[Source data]

☆ ☆ ☆ ☆ ☆

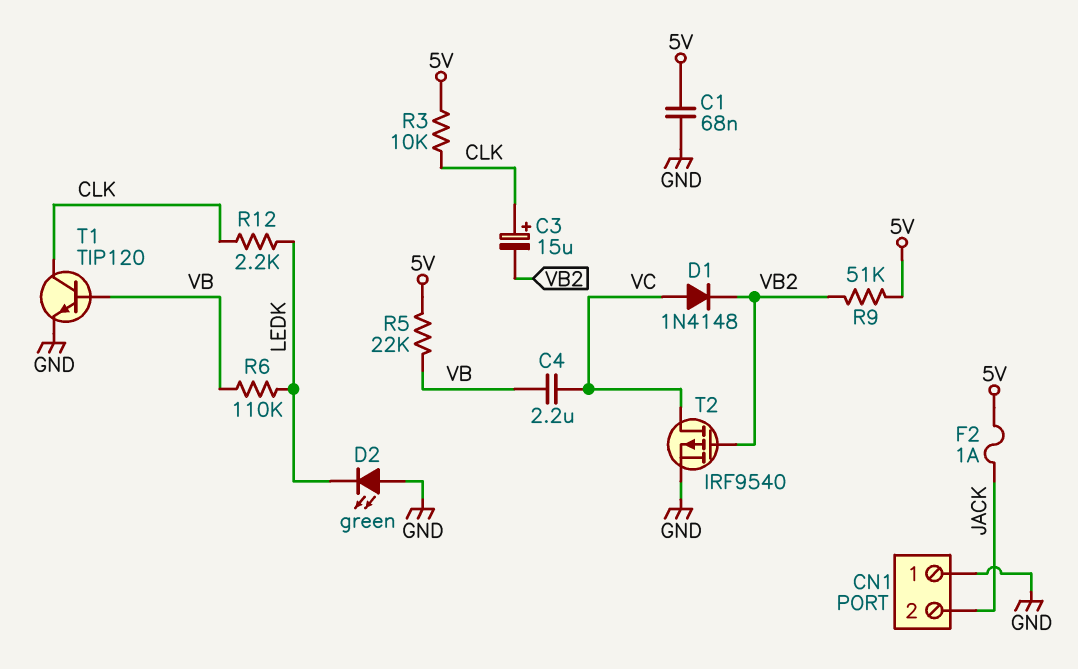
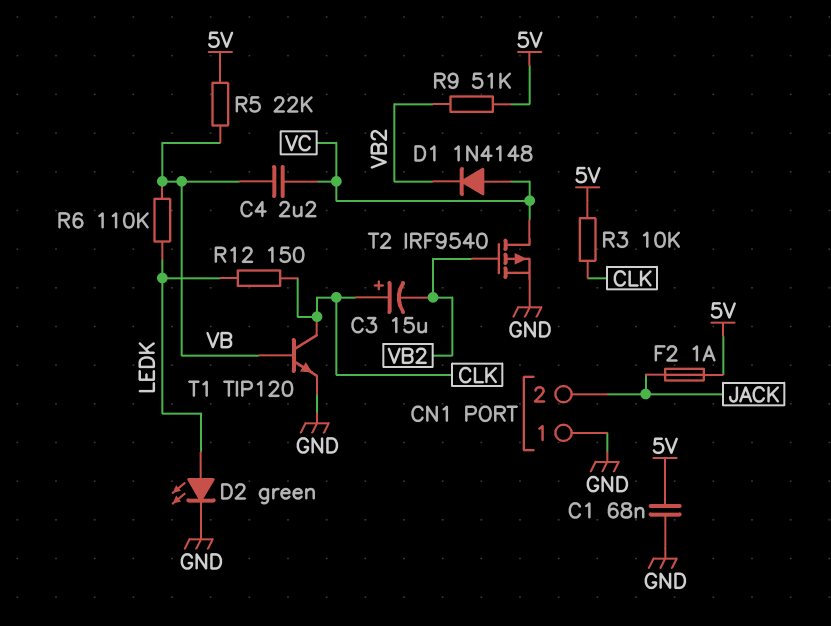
D2: LED green (A GND, K LEDK) -> LED green (A LEDK, K GND)
R12: 2.2k (CLK, LEDK) -> 150 (CLK, LEDK)

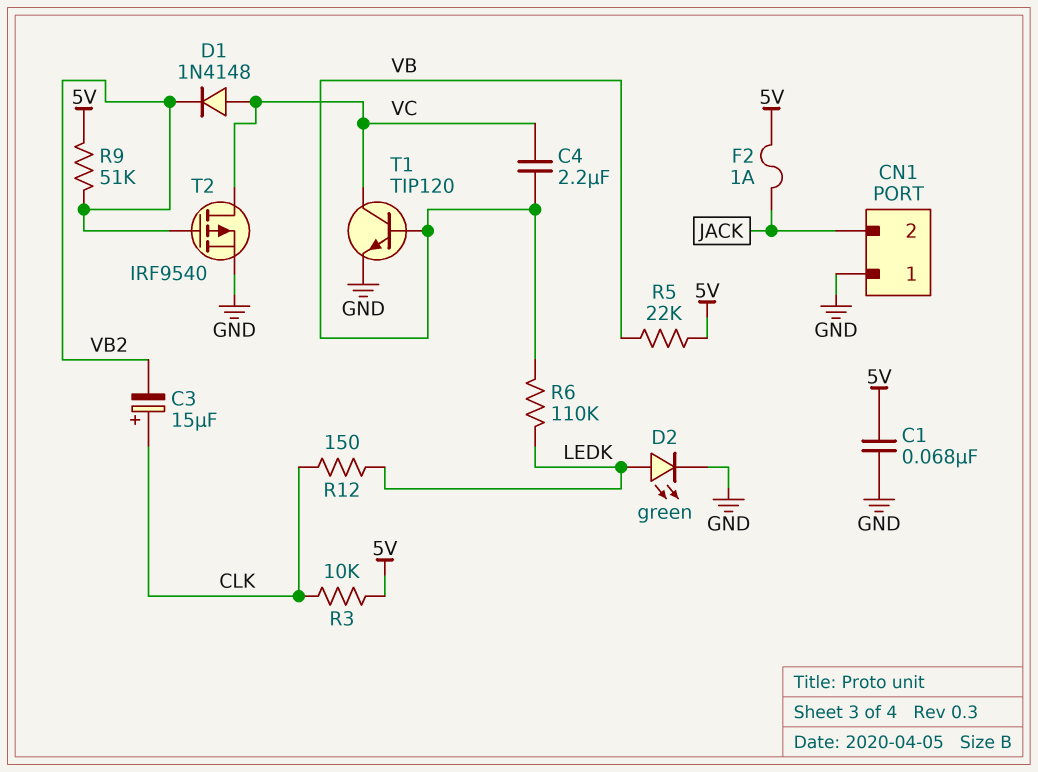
T1: NPN TIP120 (B VB, C CLK, E GND) -> NPN TIP120 (B VB, C VC, E GND)

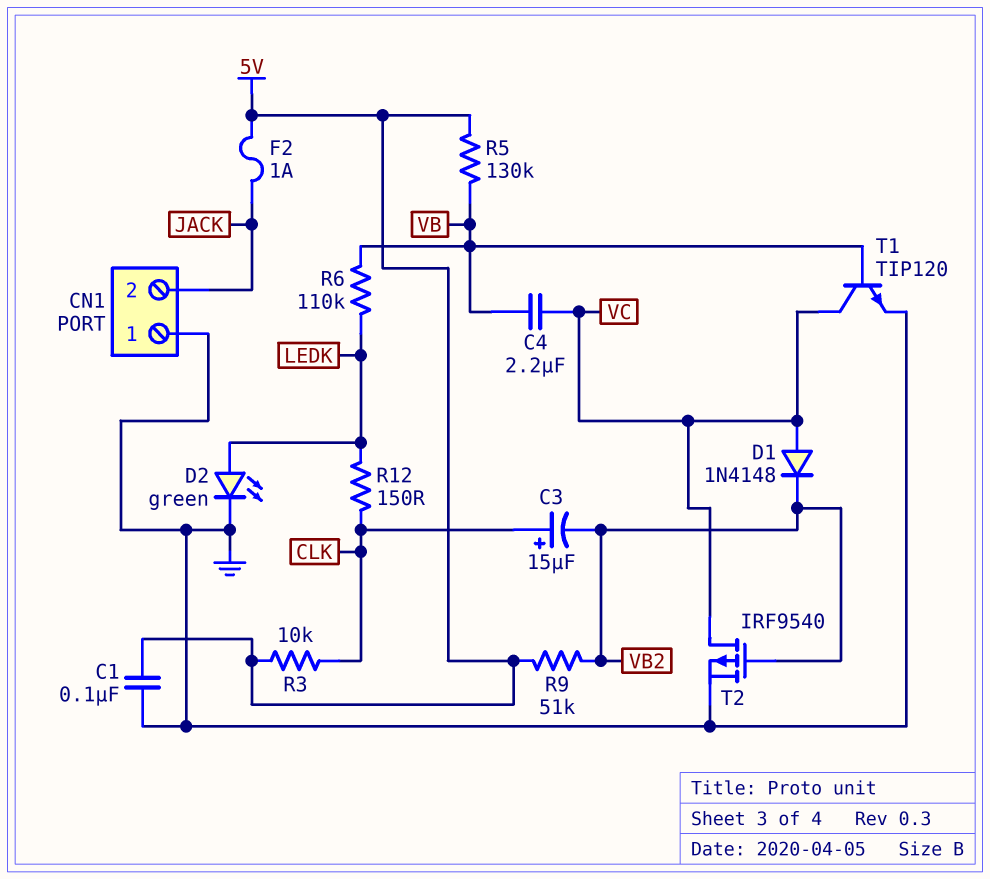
C1: 68nF (5V, GND) -> 100nF (5V, GND)
R5: 22k (5V, VB) -> 130k (5V, VB)

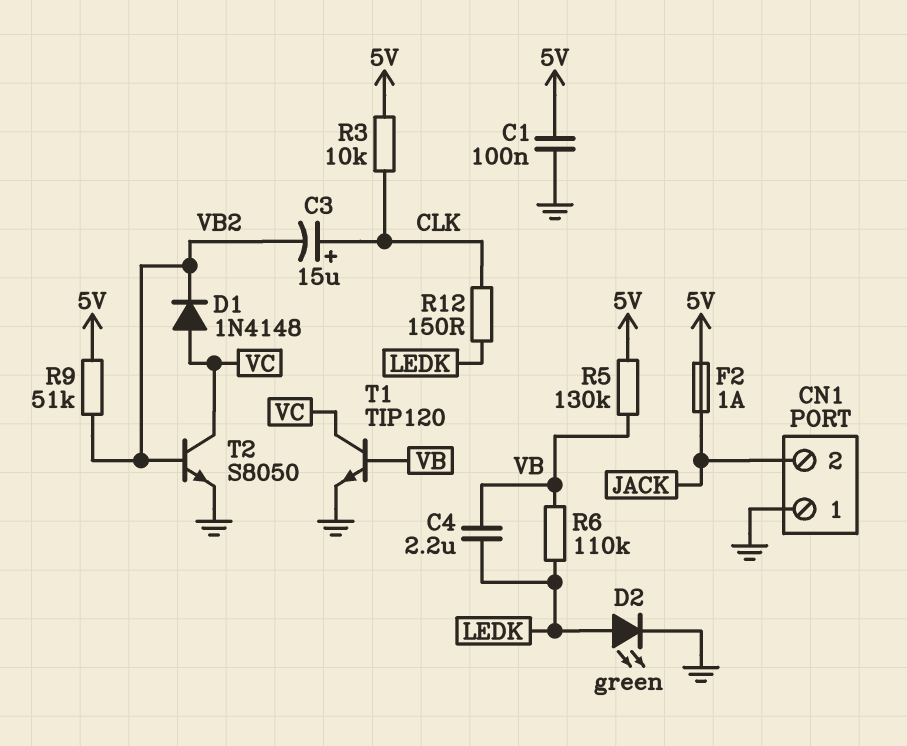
C4: 2.2uF (VB, VC) -> 2.2uF (LEDK, VB)
T2: PMOS IRF9540 (G VB2, D VC, S GND) -> NPN S8050 (B VB2, C VC, E GND)

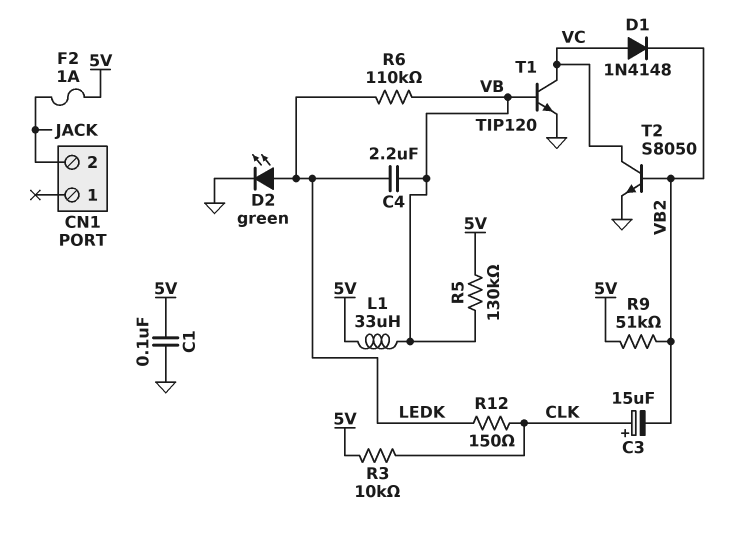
CN1 pin 1: GND -> none
L1: none -> 33uH (5V, VB)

☆ ☆ ☆ ☆ ☆

- Assigned task
What is needed is a copy of every line above in which "LEDK" appears.

- Task result
D2: LED green (A GND, K LEDK) -> LED green (A LEDK, K GND)
R12: 2.2k (CLK, LEDK) -> 150 (CLK, LEDK)
C4: 2.2uF (VB, VC) -> 2.2uF (LEDK, VB)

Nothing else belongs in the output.